**Problem to work on**
Your result should be every line of the records below that contains the word "heart".
(Beginning of Record extracts)
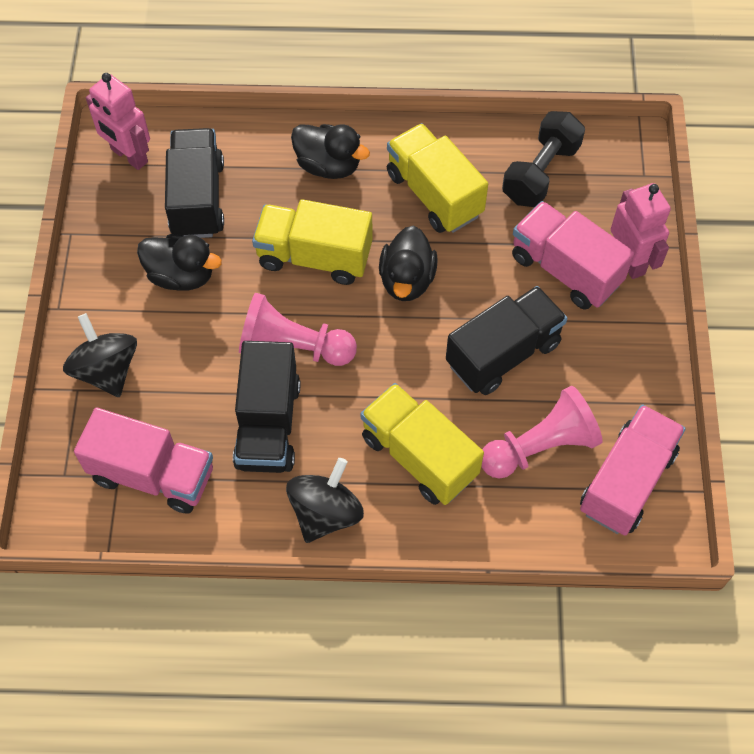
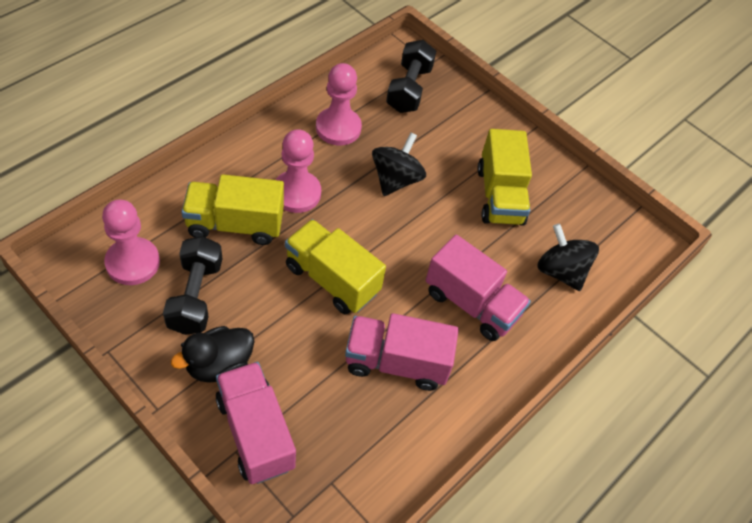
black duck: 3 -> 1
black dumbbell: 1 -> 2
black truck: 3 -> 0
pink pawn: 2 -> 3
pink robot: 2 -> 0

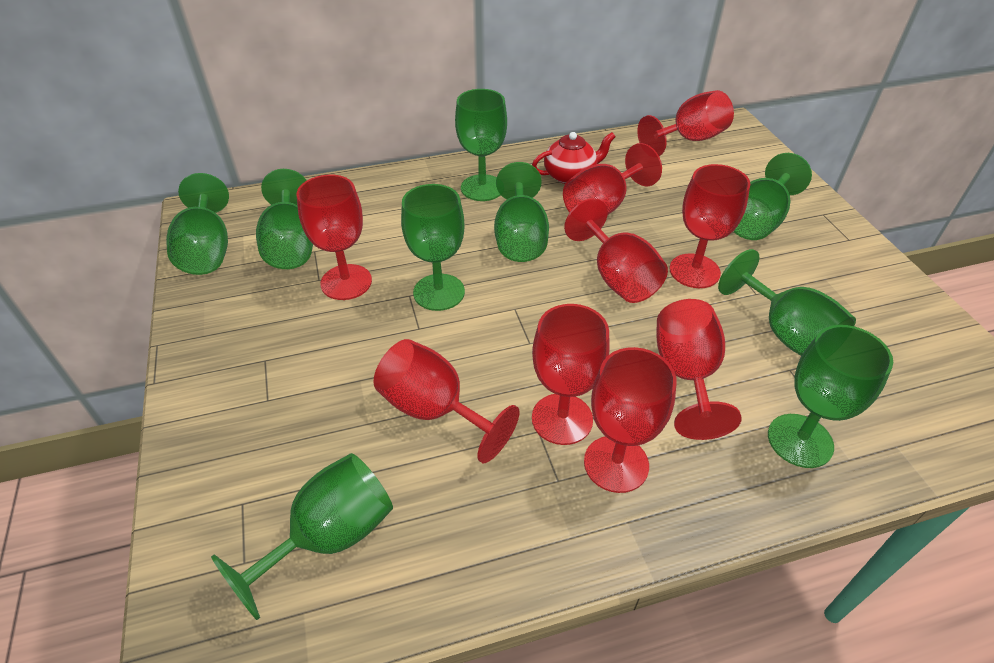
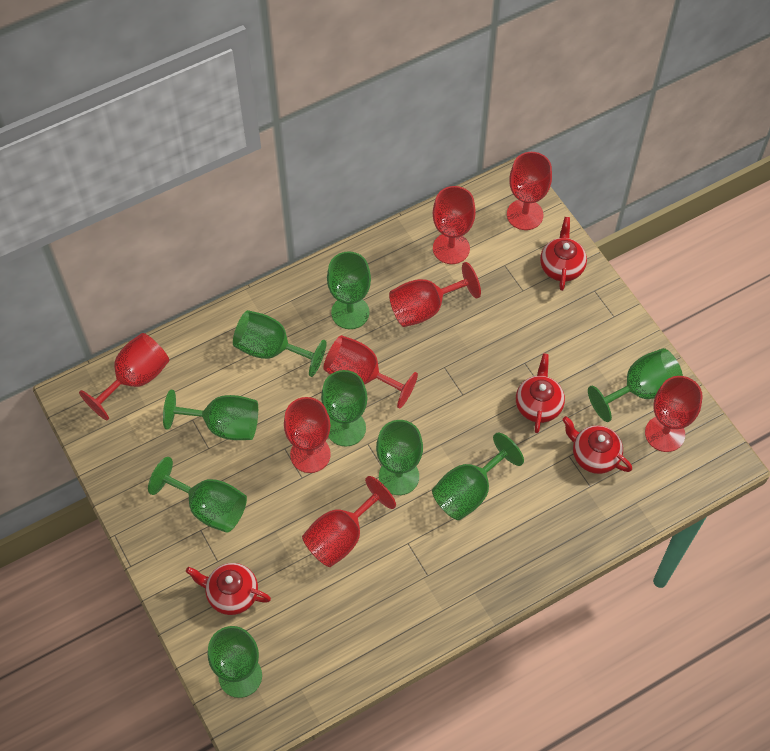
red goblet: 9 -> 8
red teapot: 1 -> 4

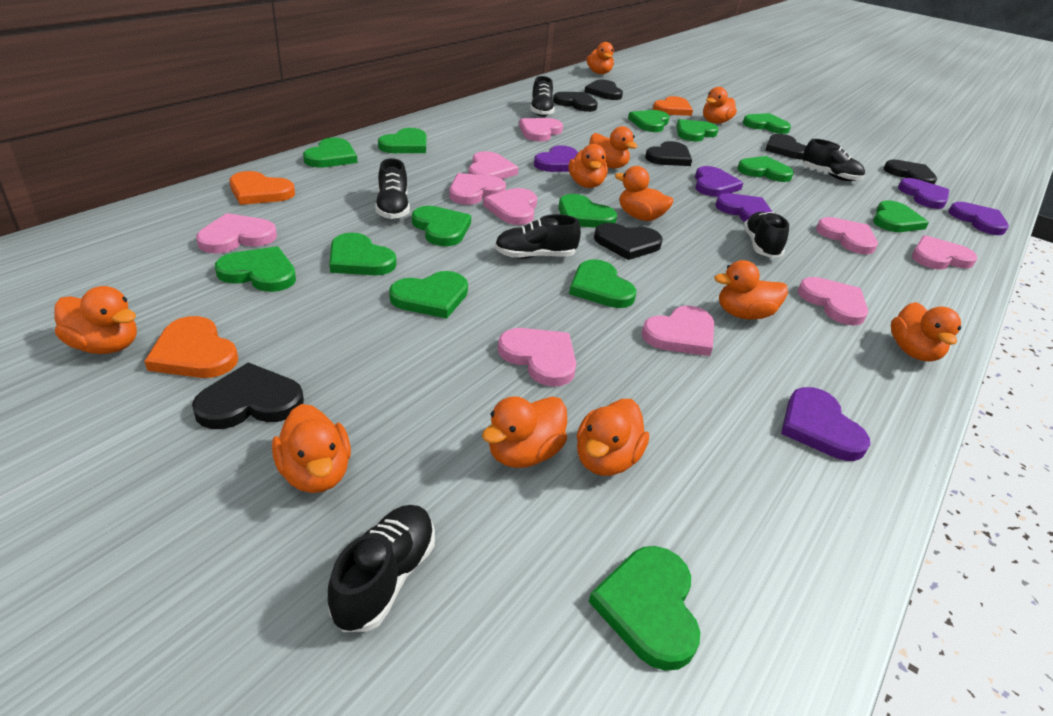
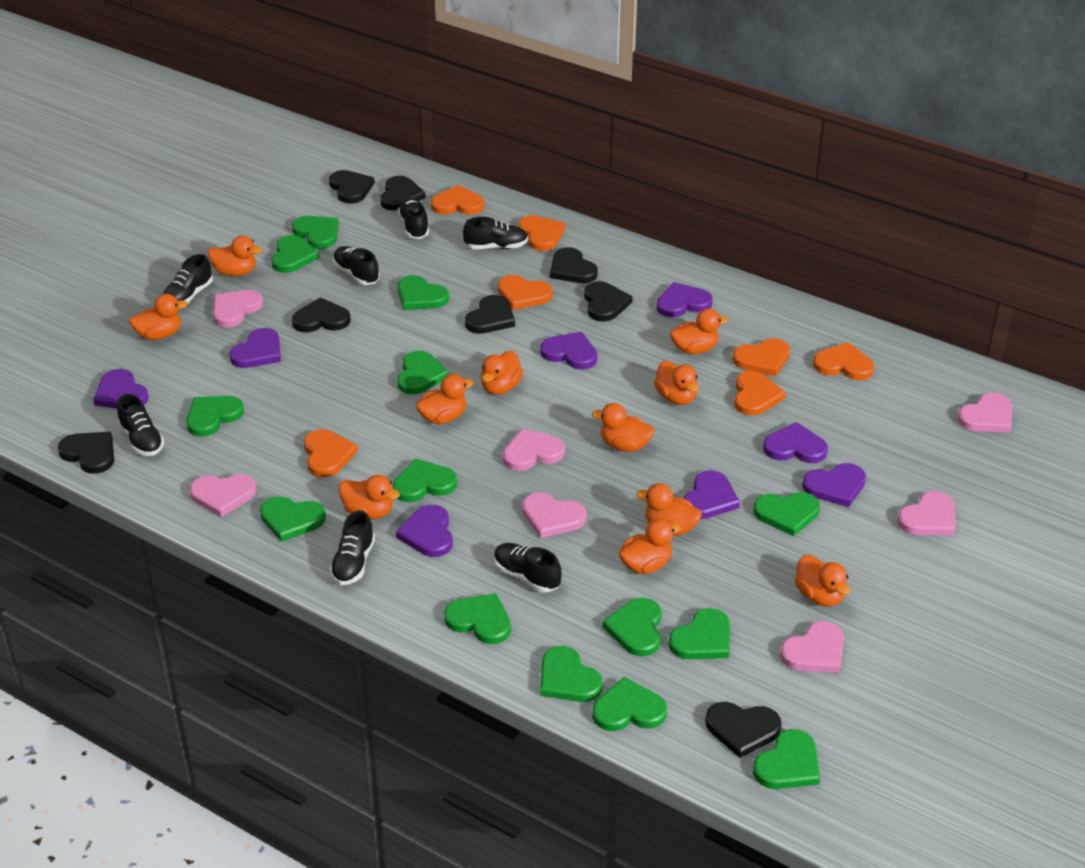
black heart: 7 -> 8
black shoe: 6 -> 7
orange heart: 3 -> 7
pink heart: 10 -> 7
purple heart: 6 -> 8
(End of Record extracts)
**Answer space**
black heart: 7 -> 8
orange heart: 3 -> 7
pink heart: 10 -> 7
purple heart: 6 -> 8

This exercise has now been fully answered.